[Object matching data]

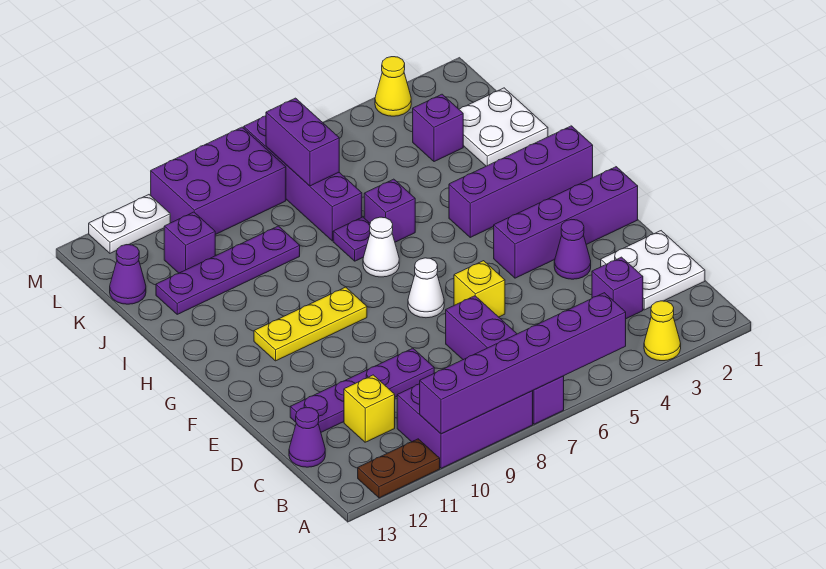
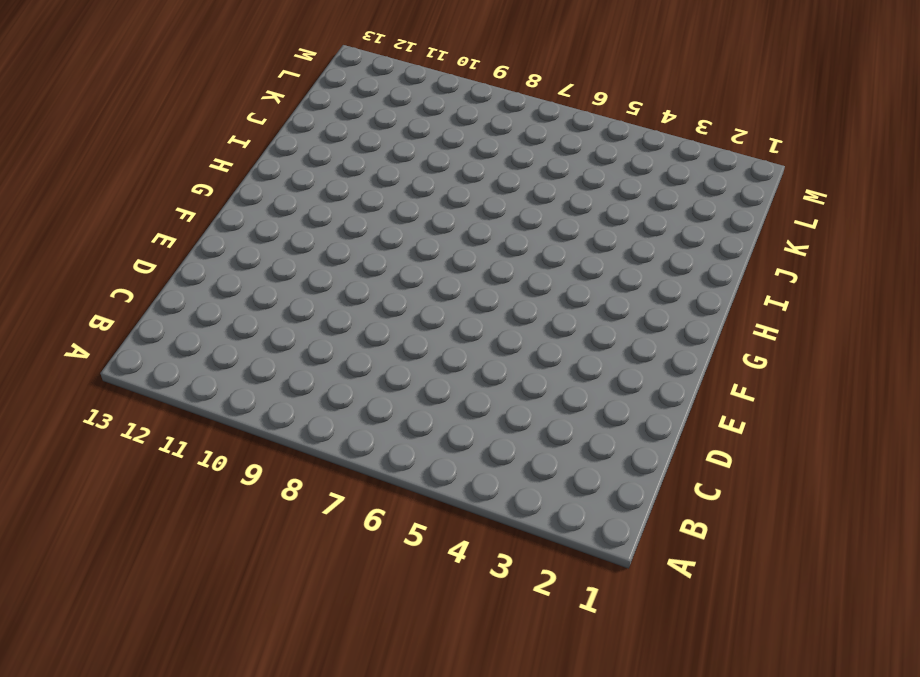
none -> yellow cone A3 level 1
none -> purple brick A7:D7 level 1
none -> purple brick A8:B10 level 1

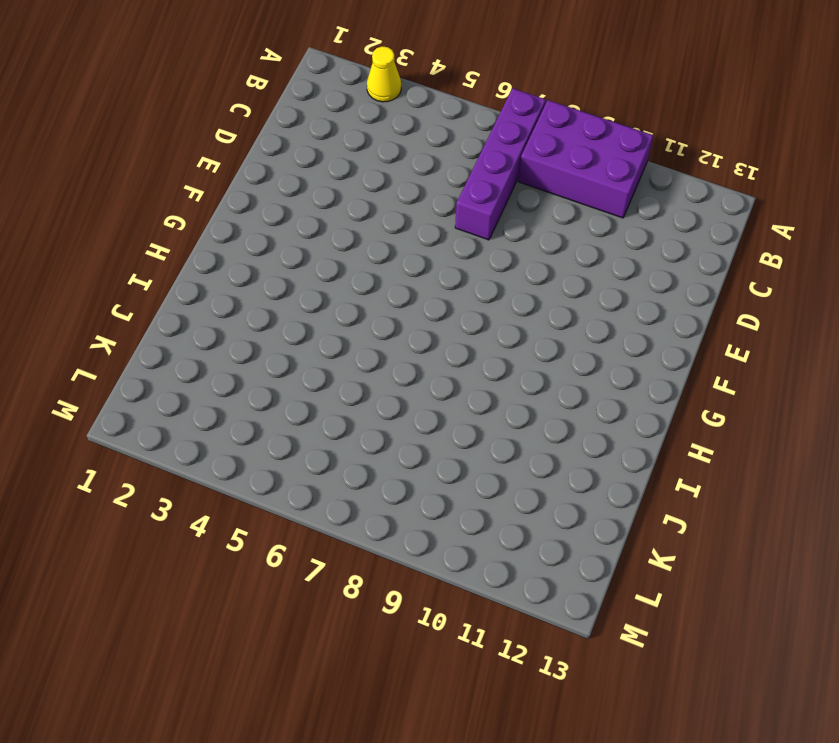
none -> brown plate A11:A12 level 1
none -> white plate C1:D2 level 1
none -> purple brick C3 level 1

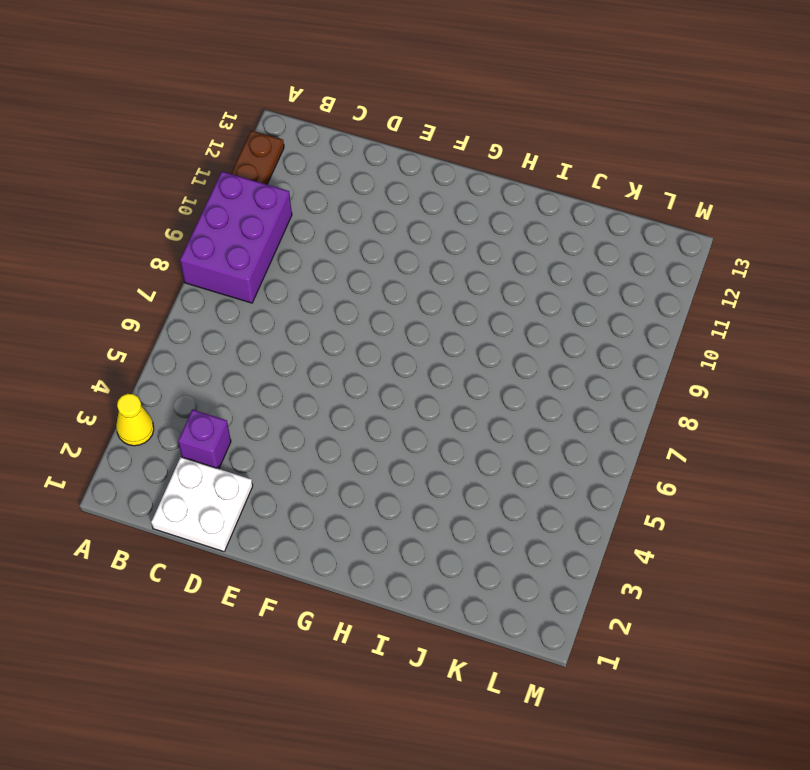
none -> purple brick A7:D7 level 1
none -> yellow brick C11 level 1
none -> purple cone C13 level 1

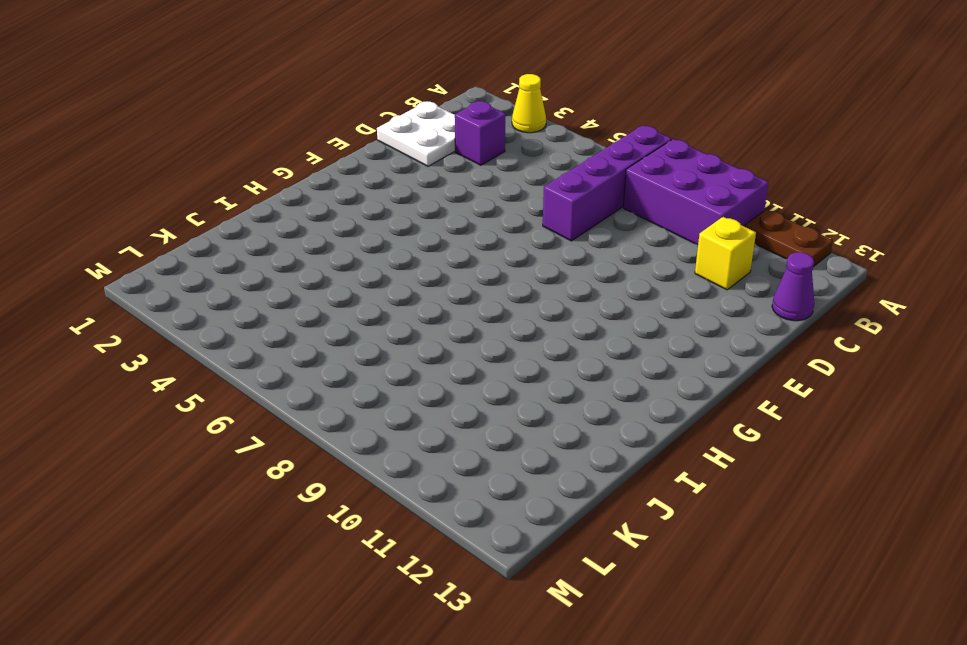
none -> purple plate D9:D12 level 1
none -> purple cone E3 level 1
none -> yellow brick E6 level 1

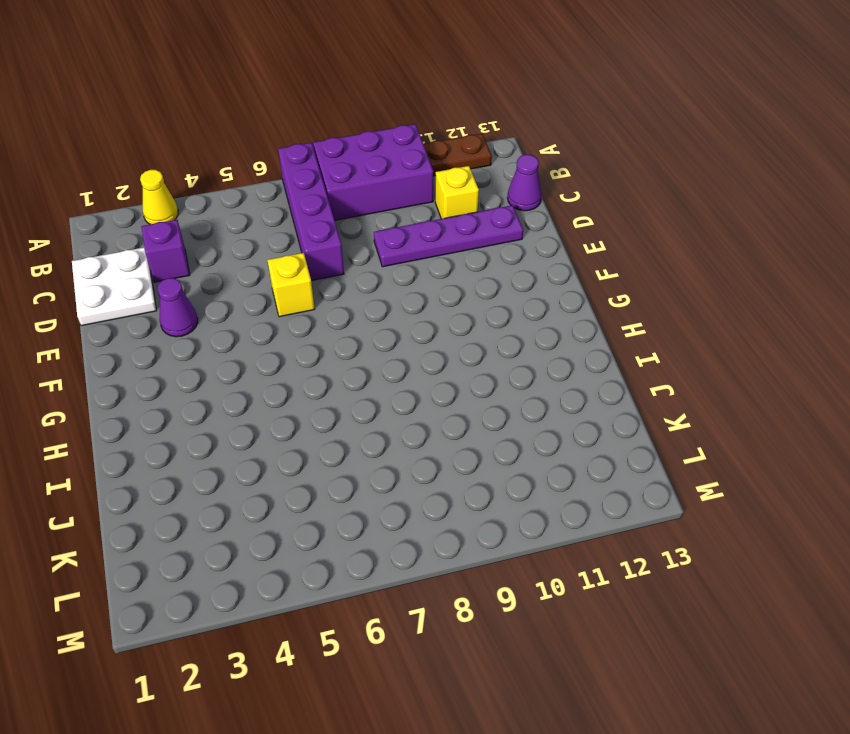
none -> purple brick F1:F4 level 1
none -> white cone F7 level 1
none -> yellow plate G9:G11 level 1

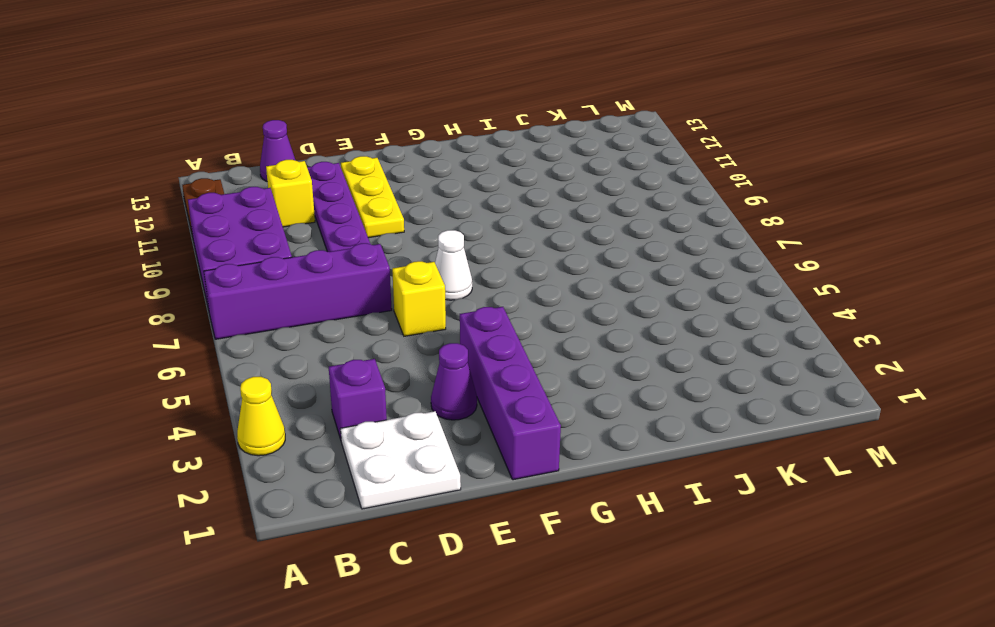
yellow plate E10:E12 level 1 -> yellow plate G9:G11 level 1
none -> purple brick H1:H4 level 1
none -> white cone H7 level 1
none -> purple brick I6 level 1

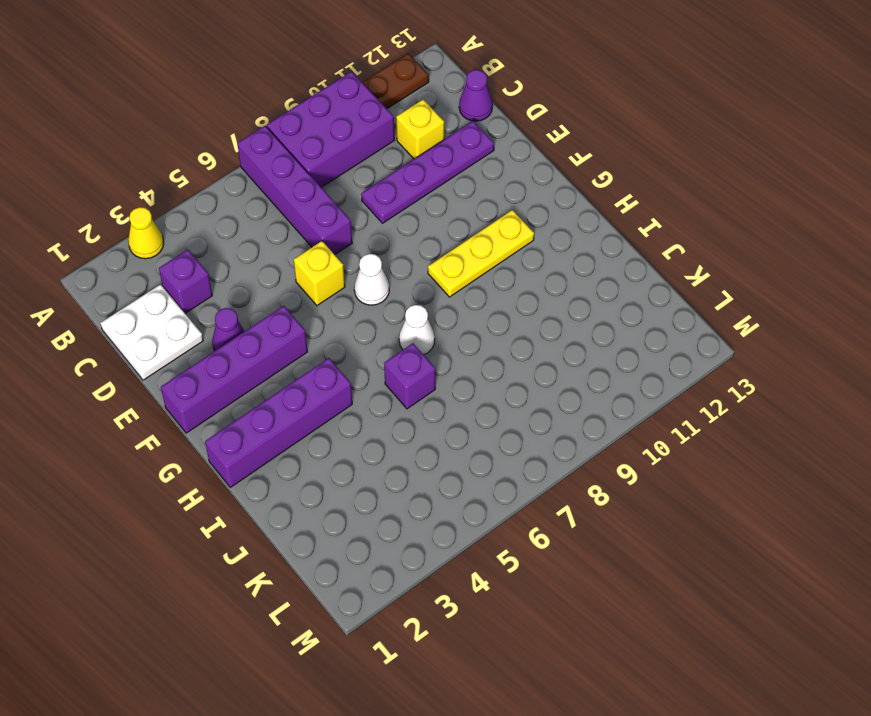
none -> purple plate I7 level 1
none -> white plate J1:K2 level 1
none -> purple brick J7:M7 level 1

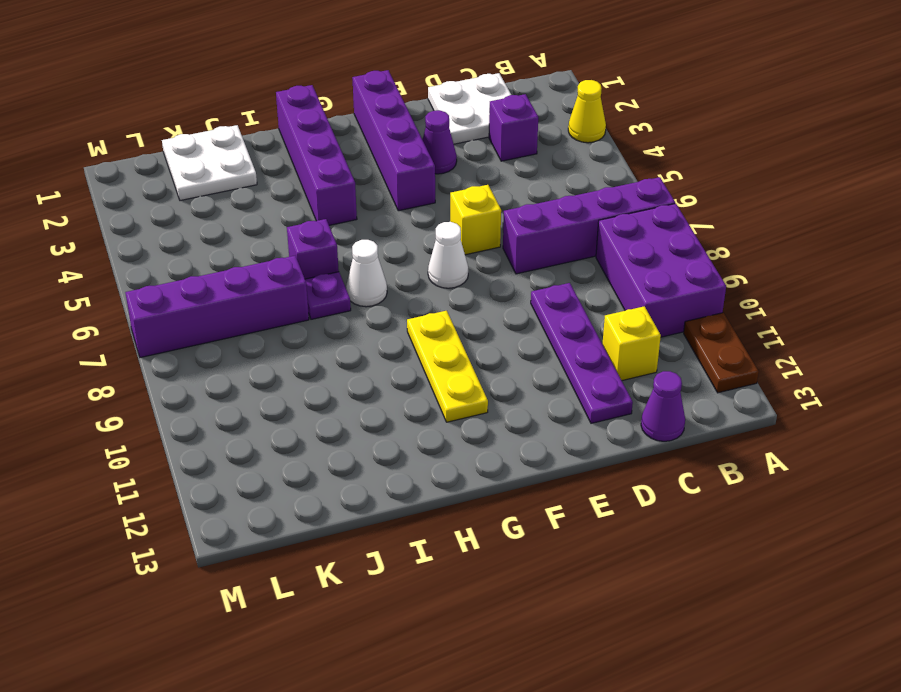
none -> purple plate J9:J12 level 1
none -> purple brick K3 level 1
none -> purple brick K11 level 1

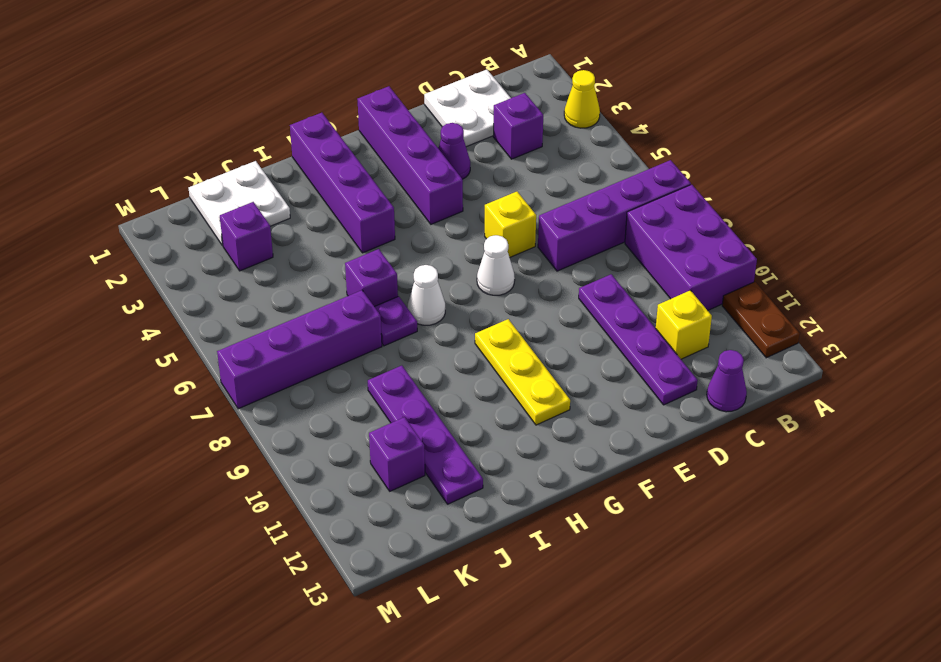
none -> purple cone K13 level 1
none -> purple brick L8:M10 level 1
none -> yellow cone M3 level 1

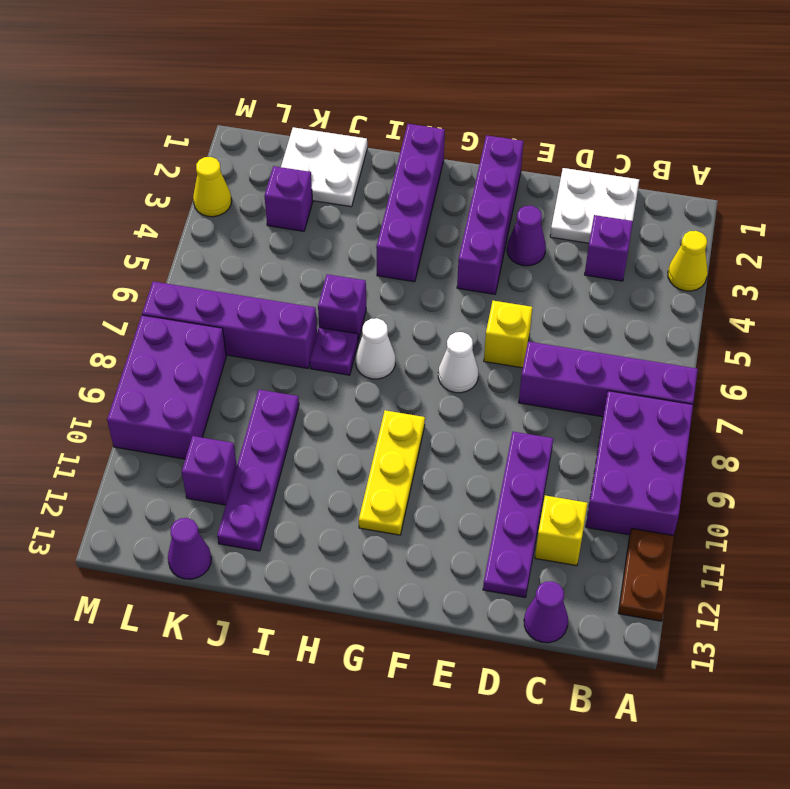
none -> white plate M11:M12 level 1
none -> purple brick A5:A10 level 2
none -> purple brick K7:L7 level 2

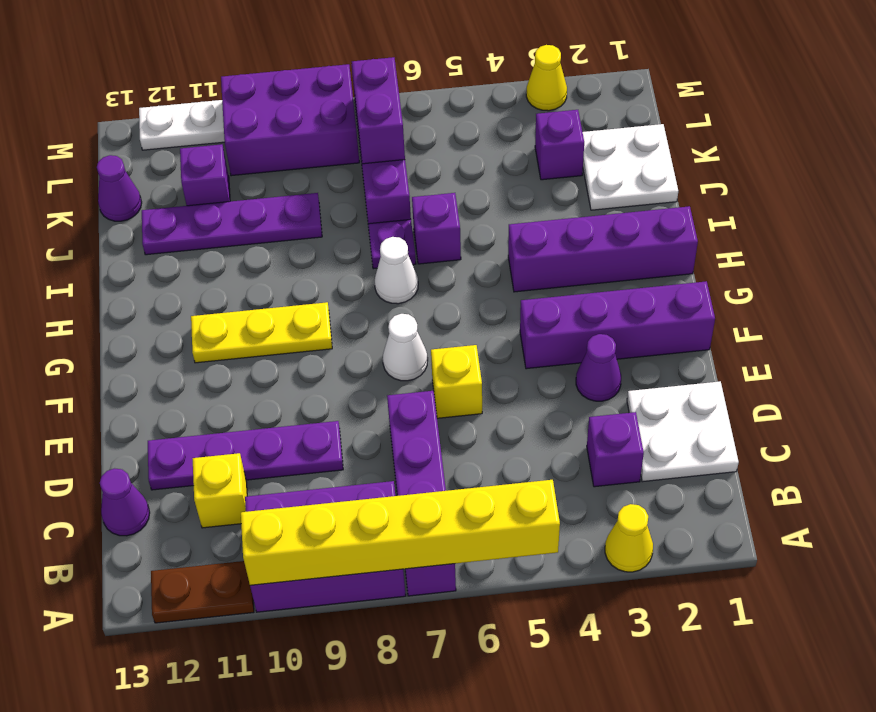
yellow brick A5:A10 level 2 -> purple brick A5:A10 level 2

> **Problem requirements**
Would you mind repeating the records above exactly, without the pictures?

> **Output for this exercise**
none -> yellow cone A3 level 1
none -> purple brick A7:D7 level 1
none -> purple brick A8:B10 level 1

none -> brown plate A11:A12 level 1
none -> white plate C1:D2 level 1
none -> purple brick C3 level 1

none -> purple brick A7:D7 level 1
none -> yellow brick C11 level 1
none -> purple cone C13 level 1

none -> purple plate D9:D12 level 1
none -> purple cone E3 level 1
none -> yellow brick E6 level 1

none -> purple brick F1:F4 level 1
none -> white cone F7 level 1
none -> yellow plate G9:G11 level 1

yellow plate E10:E12 level 1 -> yellow plate G9:G11 level 1
none -> purple brick H1:H4 level 1
none -> white cone H7 level 1
none -> purple brick I6 level 1

none -> purple plate I7 level 1
none -> white plate J1:K2 level 1
none -> purple brick J7:M7 level 1

none -> purple plate J9:J12 level 1
none -> purple brick K3 level 1
none -> purple brick K11 level 1

none -> purple cone K13 level 1
none -> purple brick L8:M10 level 1
none -> yellow cone M3 level 1

none -> white plate M11:M12 level 1
none -> purple brick A5:A10 level 2
none -> purple brick K7:L7 level 2

yellow brick A5:A10 level 2 -> purple brick A5:A10 level 2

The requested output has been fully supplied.